**EXERCISE AIM**
The whole listing is to be given again without alteration, except that its pictures are dropped.

**DATA FOR REVIEW**
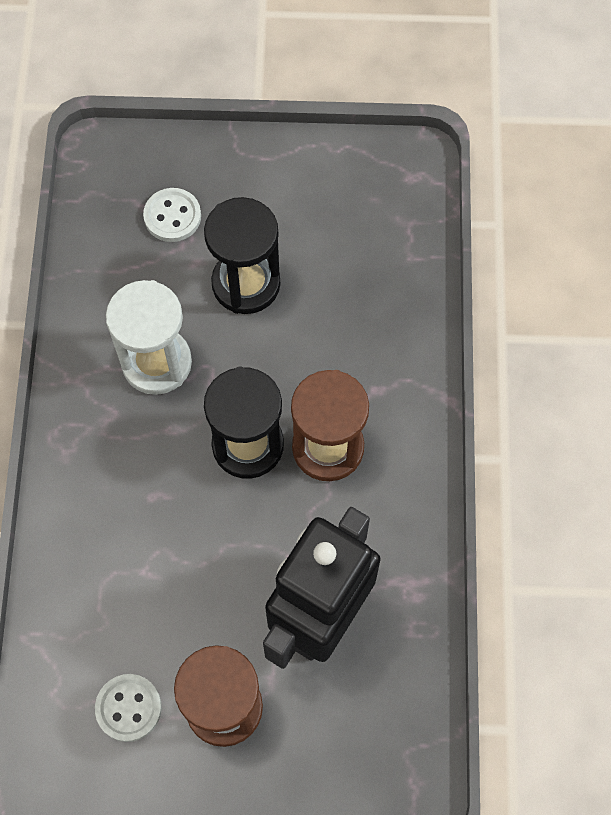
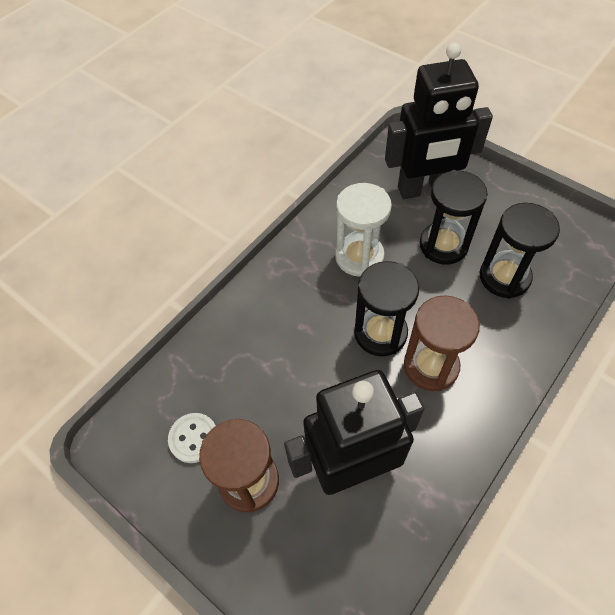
camera: 40 degrees right, 10 degrees down
(172, 216) = (424, 189): white button -> black robot
(340, 283) = (504, 277): none -> black hourglass

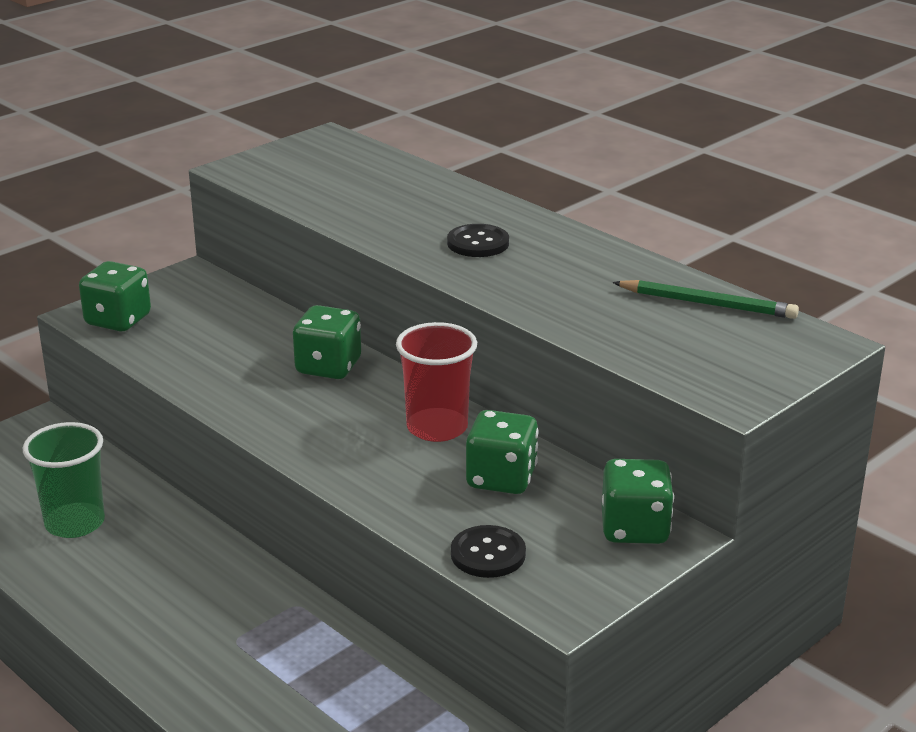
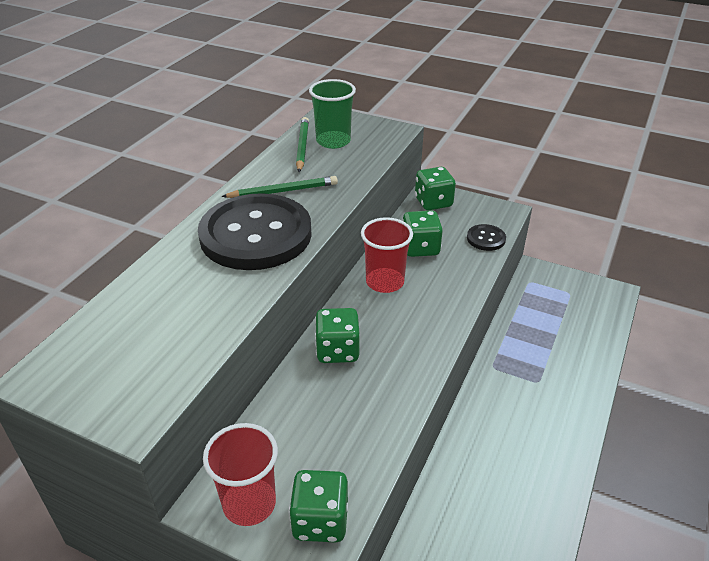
camera: 110 degrees left, 10 degrees up
(75, 523) = (494, 520): green cup -> green cup (333, 141)
(171, 291) = (249, 503): none -> red cup
(478, 243) = (256, 234): black button -> black button, size x2.45
(574, 272) = (283, 191): none -> green pencil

**RESPONSE BELOW**
camera: 40 degrees right, 10 degrees down
(172, 216) = (424, 189): white button -> black robot
(340, 283) = (504, 277): none -> black hourglass

camera: 110 degrees left, 10 degrees up
(75, 523) = (494, 520): green cup -> green cup (333, 141)
(171, 291) = (249, 503): none -> red cup
(478, 243) = (256, 234): black button -> black button, size x2.45
(574, 272) = (283, 191): none -> green pencil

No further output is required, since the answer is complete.